What the exercise asks
Nothing but the lines from the one containing "camera: 55 degrees left, 10 degrees down" through the one containing "(691, 281) = (583, 225): none", both included, should be given again, each exactly as written below.

Source data
⟨
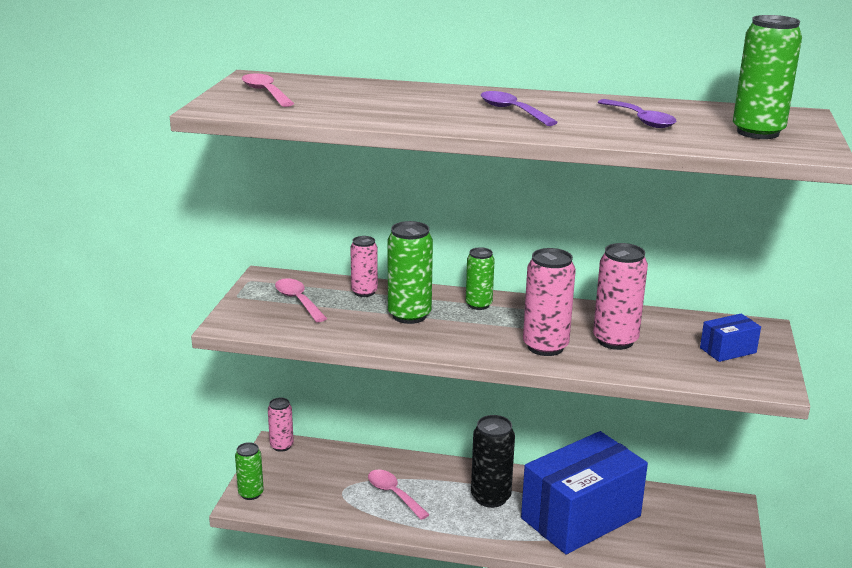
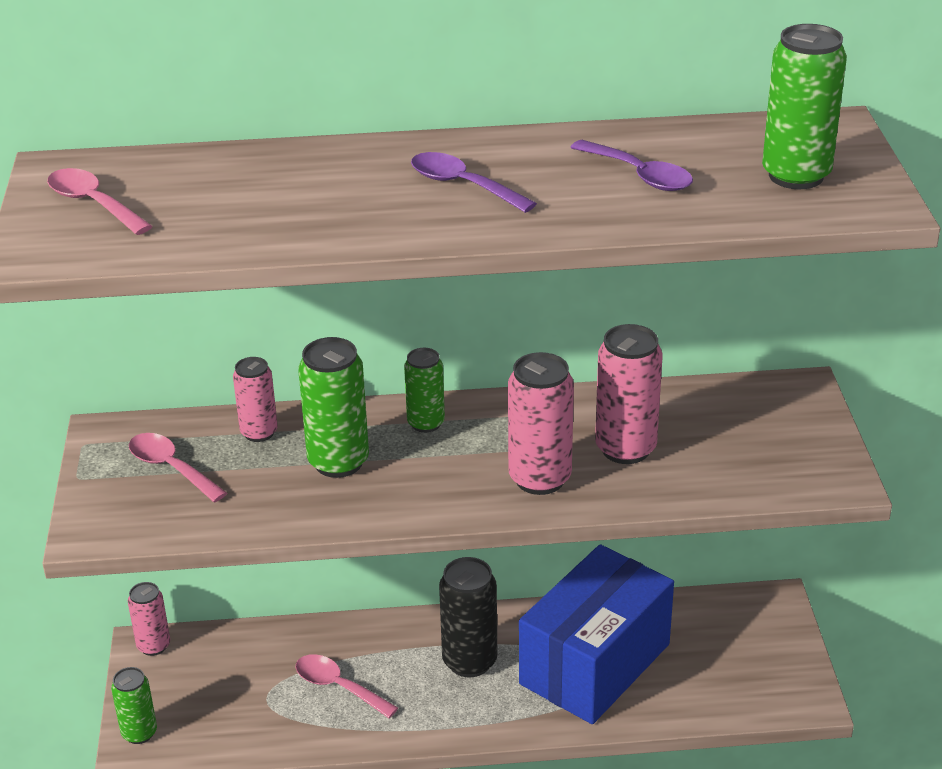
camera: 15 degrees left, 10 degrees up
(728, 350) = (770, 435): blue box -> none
⟩
⟨
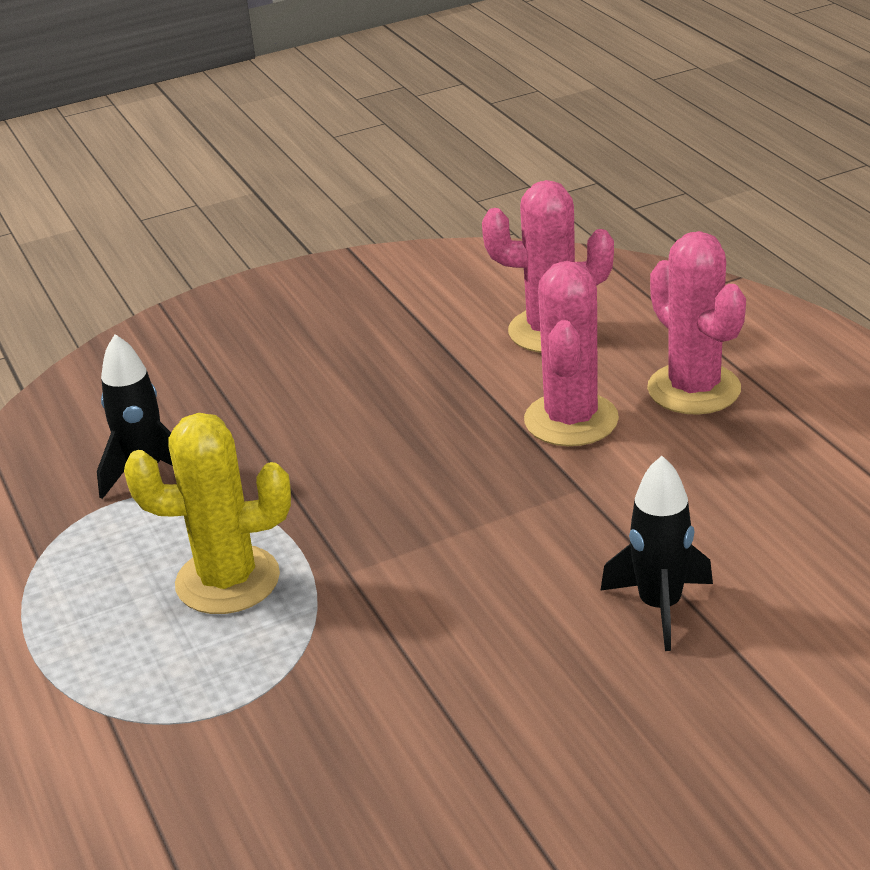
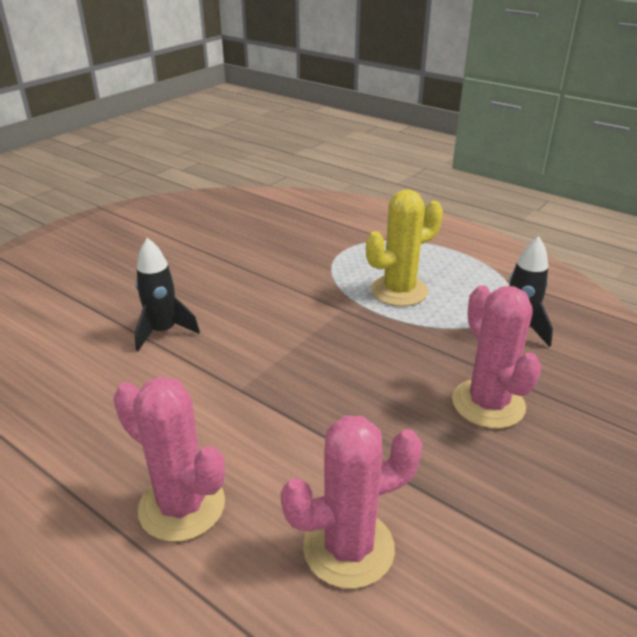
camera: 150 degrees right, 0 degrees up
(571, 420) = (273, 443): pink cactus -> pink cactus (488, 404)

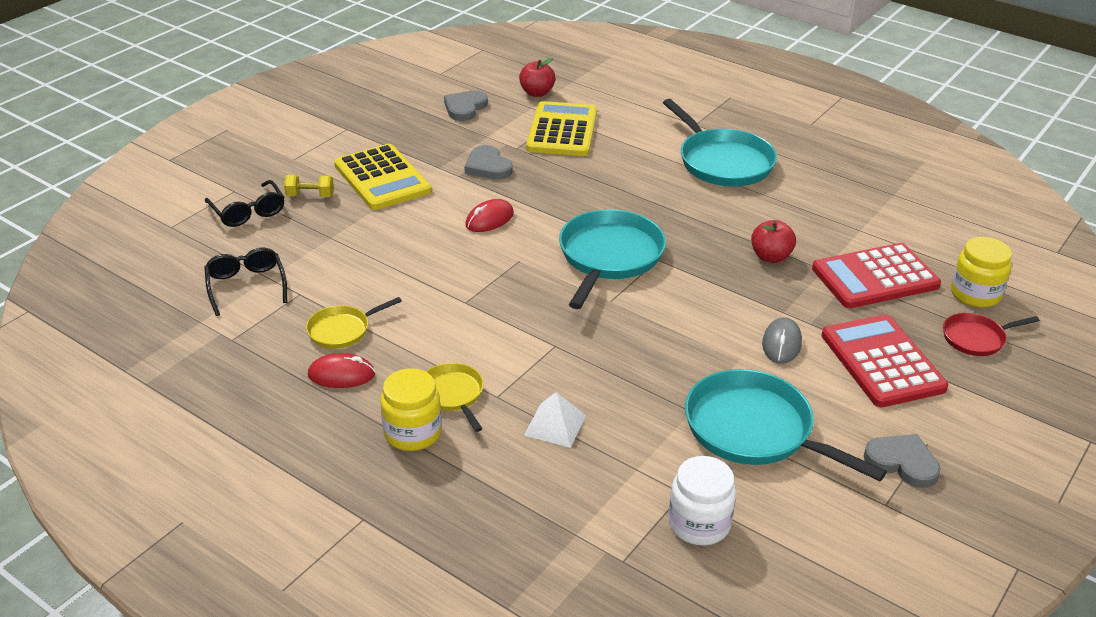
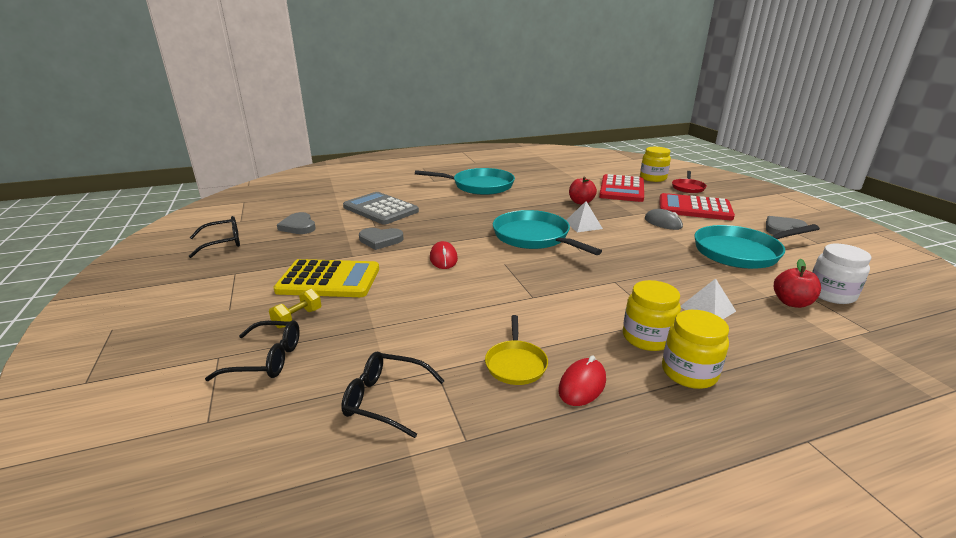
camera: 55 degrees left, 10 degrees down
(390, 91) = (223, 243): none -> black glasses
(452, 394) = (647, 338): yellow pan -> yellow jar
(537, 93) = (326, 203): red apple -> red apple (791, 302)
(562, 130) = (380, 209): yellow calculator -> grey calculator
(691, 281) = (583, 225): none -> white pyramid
⟩
Exercise solution
camera: 55 degrees left, 10 degrees down
(390, 91) = (223, 243): none -> black glasses
(452, 394) = (647, 338): yellow pan -> yellow jar
(537, 93) = (326, 203): red apple -> red apple (791, 302)
(562, 130) = (380, 209): yellow calculator -> grey calculator
(691, 281) = (583, 225): none -> white pyramid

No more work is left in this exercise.